BRIEF: Everything in the listing that follows should be reproduced exactly except the pictures.
━━━━━ RECORDS SHOWN
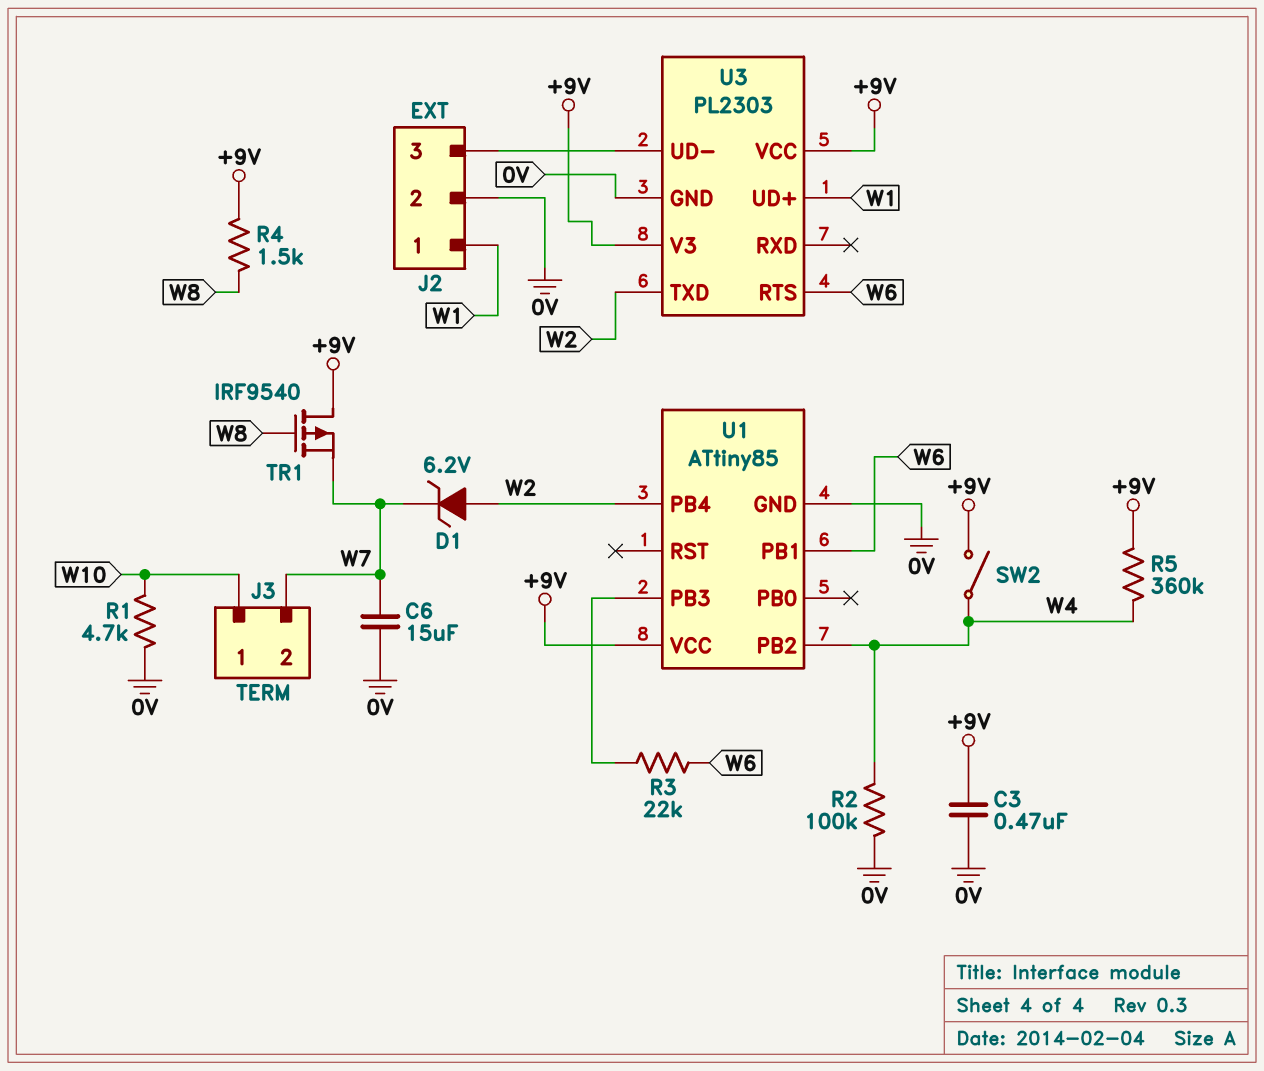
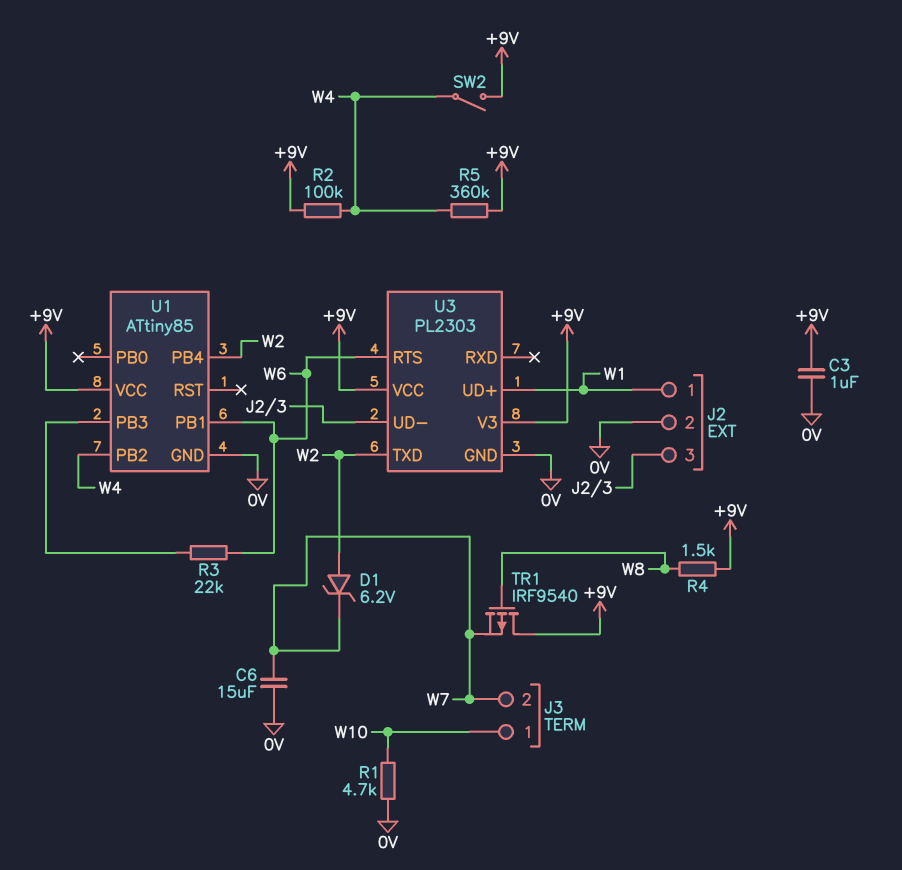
C3: 470nF (+9V, 0V) -> 1uF (+9V, 0V)
R2: 100k (0V, W4) -> 100k (+9V, W4)

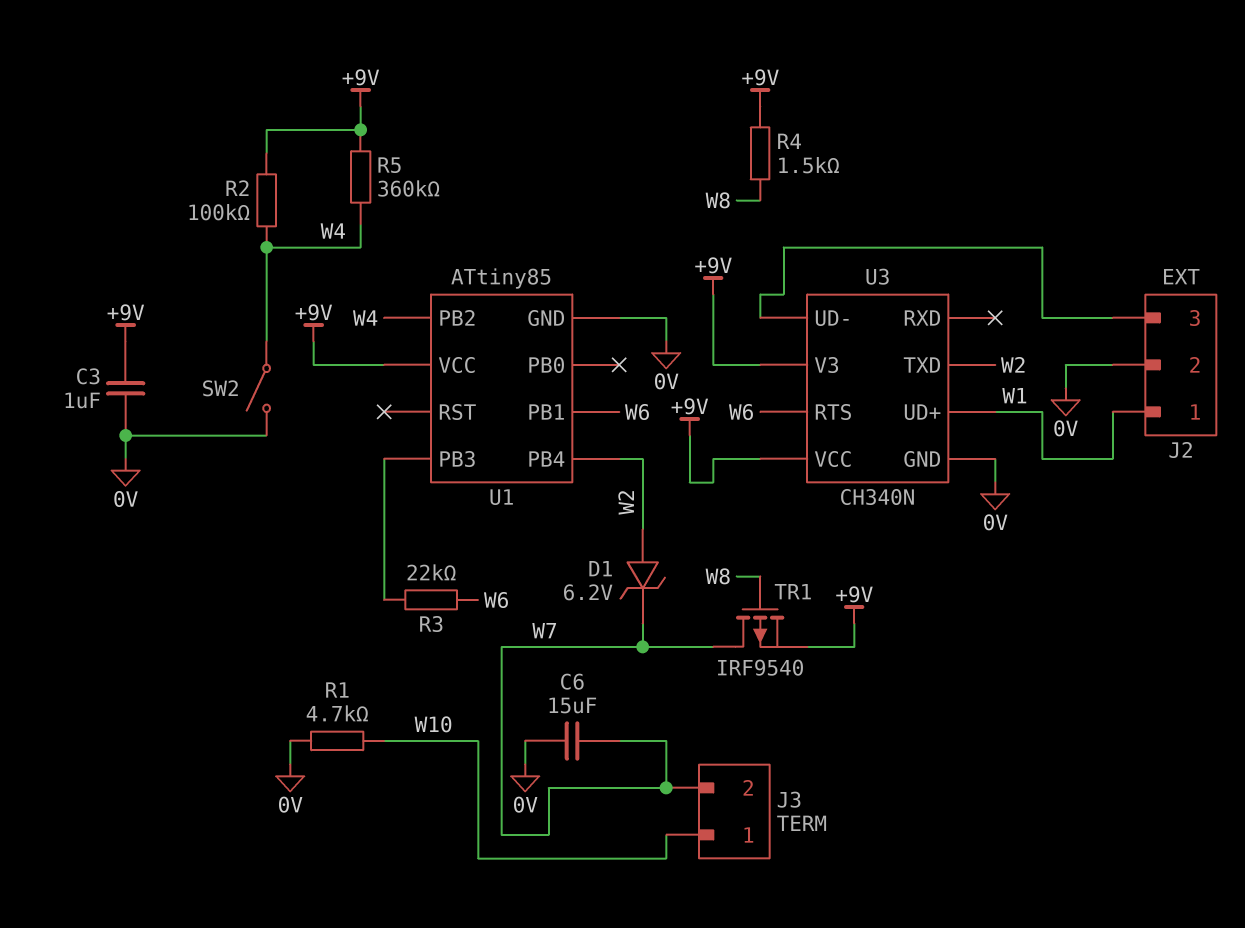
SW2: switch (+9V, W4) -> switch (0V, W4)
TR1: PMOS IRF9540 (G W8, D +9V, S W7) -> PMOS IRF9540 (G W8, D W7, S +9V)
U3: PL2303 -> CH340N

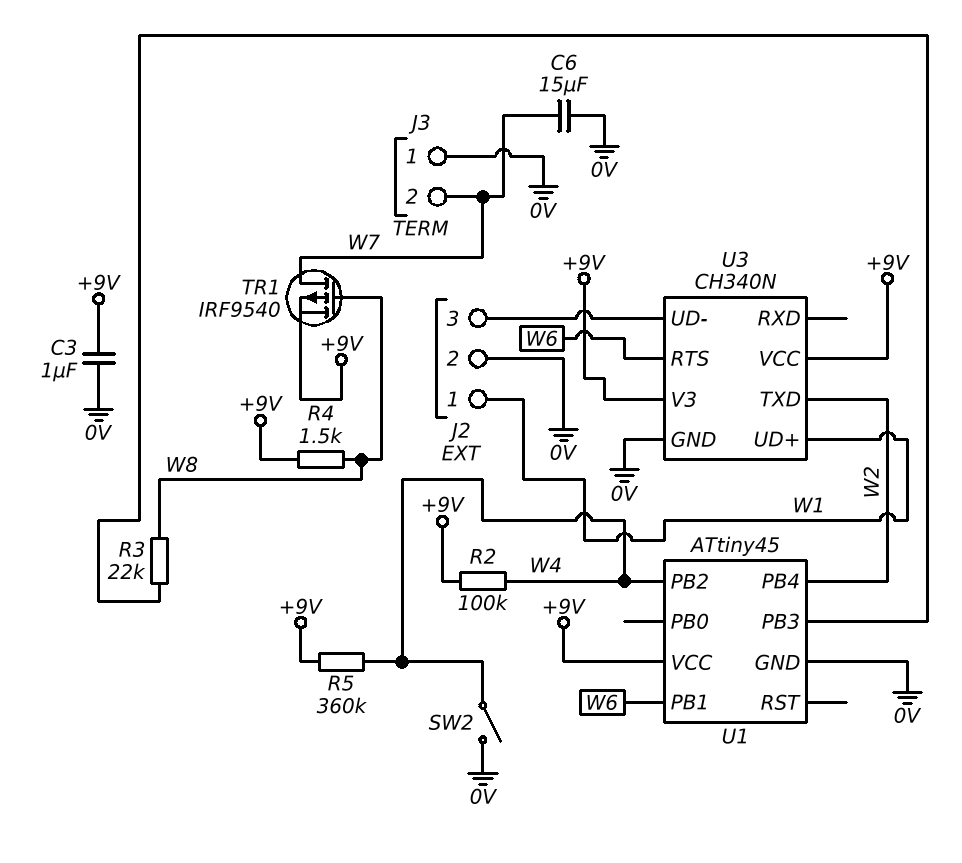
D1: zener 6.2V (A W2, K W7) -> none
J3 pin 1: W10 -> 0V
R1: 4.7k (0V, W10) -> none
R3: 22k (U1/PB3, W6) -> 22k (U1/PB3, W8)
U1: ATtiny85 -> ATtiny45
━━━━━━━━━━
SOLUTION TO THIS PROBLEM:
C3: 470nF (+9V, 0V) -> 1uF (+9V, 0V)
R2: 100k (0V, W4) -> 100k (+9V, W4)

SW2: switch (+9V, W4) -> switch (0V, W4)
TR1: PMOS IRF9540 (G W8, D +9V, S W7) -> PMOS IRF9540 (G W8, D W7, S +9V)
U3: PL2303 -> CH340N

D1: zener 6.2V (A W2, K W7) -> none
J3 pin 1: W10 -> 0V
R1: 4.7k (0V, W10) -> none
R3: 22k (U1/PB3, W6) -> 22k (U1/PB3, W8)
U1: ATtiny85 -> ATtiny45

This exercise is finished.